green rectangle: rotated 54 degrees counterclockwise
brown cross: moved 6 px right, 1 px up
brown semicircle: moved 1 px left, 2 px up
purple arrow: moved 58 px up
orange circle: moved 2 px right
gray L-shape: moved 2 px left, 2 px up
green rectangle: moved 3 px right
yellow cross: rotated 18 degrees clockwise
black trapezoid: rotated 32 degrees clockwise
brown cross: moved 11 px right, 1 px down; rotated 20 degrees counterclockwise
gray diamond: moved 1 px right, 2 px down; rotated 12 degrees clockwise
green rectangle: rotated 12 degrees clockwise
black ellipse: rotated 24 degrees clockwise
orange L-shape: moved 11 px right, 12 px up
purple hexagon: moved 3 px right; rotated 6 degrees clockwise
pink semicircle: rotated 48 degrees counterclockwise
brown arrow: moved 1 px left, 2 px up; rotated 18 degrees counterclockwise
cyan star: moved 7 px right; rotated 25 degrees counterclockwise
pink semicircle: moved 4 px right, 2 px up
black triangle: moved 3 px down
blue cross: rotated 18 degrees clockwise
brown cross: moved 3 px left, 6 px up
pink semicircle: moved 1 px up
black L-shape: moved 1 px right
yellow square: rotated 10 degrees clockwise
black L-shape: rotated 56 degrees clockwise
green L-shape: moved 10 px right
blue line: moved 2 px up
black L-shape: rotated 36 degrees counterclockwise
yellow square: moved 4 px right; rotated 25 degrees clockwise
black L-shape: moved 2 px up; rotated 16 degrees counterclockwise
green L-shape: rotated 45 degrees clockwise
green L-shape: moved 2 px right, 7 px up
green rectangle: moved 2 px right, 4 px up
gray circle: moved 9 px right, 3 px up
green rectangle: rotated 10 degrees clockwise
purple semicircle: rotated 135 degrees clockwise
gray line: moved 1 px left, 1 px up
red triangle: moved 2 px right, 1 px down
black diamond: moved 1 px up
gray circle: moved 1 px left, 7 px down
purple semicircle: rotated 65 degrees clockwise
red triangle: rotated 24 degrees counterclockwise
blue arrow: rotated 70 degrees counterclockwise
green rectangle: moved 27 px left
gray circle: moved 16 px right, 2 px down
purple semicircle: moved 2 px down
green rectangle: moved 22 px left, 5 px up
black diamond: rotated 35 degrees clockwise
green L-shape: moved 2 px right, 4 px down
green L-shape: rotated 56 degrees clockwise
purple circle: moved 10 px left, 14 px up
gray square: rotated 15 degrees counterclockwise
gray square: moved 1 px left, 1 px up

-.-.-

VOTRE OBJECTIF → Réécrivez l'ensemble des entrées ci-dessus en remplaçant chaque occurrence de « green rectangle » par « teal rectangle », sans rien modifier d'autre.

RÉPONSE ATTENDUE →
teal rectangle: rotated 54 degrees counterclockwise
brown cross: moved 6 px right, 1 px up
brown semicircle: moved 1 px left, 2 px up
purple arrow: moved 58 px up
orange circle: moved 2 px right
gray L-shape: moved 2 px left, 2 px up
teal rectangle: moved 3 px right
yellow cross: rotated 18 degrees clockwise
black trapezoid: rotated 32 degrees clockwise
brown cross: moved 11 px right, 1 px down; rotated 20 degrees counterclockwise
gray diamond: moved 1 px right, 2 px down; rotated 12 degrees clockwise
teal rectangle: rotated 12 degrees clockwise
black ellipse: rotated 24 degrees clockwise
orange L-shape: moved 11 px right, 12 px up
purple hexagon: moved 3 px right; rotated 6 degrees clockwise
pink semicircle: rotated 48 degrees counterclockwise
brown arrow: moved 1 px left, 2 px up; rotated 18 degrees counterclockwise
cyan star: moved 7 px right; rotated 25 degrees counterclockwise
pink semicircle: moved 4 px right, 2 px up
black triangle: moved 3 px down
blue cross: rotated 18 degrees clockwise
brown cross: moved 3 px left, 6 px up
pink semicircle: moved 1 px up
black L-shape: moved 1 px right
yellow square: rotated 10 degrees clockwise
black L-shape: rotated 56 degrees clockwise
green L-shape: moved 10 px right
blue line: moved 2 px up
black L-shape: rotated 36 degrees counterclockwise
yellow square: moved 4 px right; rotated 25 degrees clockwise
black L-shape: moved 2 px up; rotated 16 degrees counterclockwise
green L-shape: rotated 45 degrees clockwise
green L-shape: moved 2 px right, 7 px up
teal rectangle: moved 2 px right, 4 px up
gray circle: moved 9 px right, 3 px up
teal rectangle: rotated 10 degrees clockwise
purple semicircle: rotated 135 degrees clockwise
gray line: moved 1 px left, 1 px up
red triangle: moved 2 px right, 1 px down
black diamond: moved 1 px up
gray circle: moved 1 px left, 7 px down
purple semicircle: rotated 65 degrees clockwise
red triangle: rotated 24 degrees counterclockwise
blue arrow: rotated 70 degrees counterclockwise
teal rectangle: moved 27 px left
gray circle: moved 16 px right, 2 px down
purple semicircle: moved 2 px down
teal rectangle: moved 22 px left, 5 px up
black diamond: rotated 35 degrees clockwise
green L-shape: moved 2 px right, 4 px down
green L-shape: rotated 56 degrees clockwise
purple circle: moved 10 px left, 14 px up
gray square: rotated 15 degrees counterclockwise
gray square: moved 1 px left, 1 px up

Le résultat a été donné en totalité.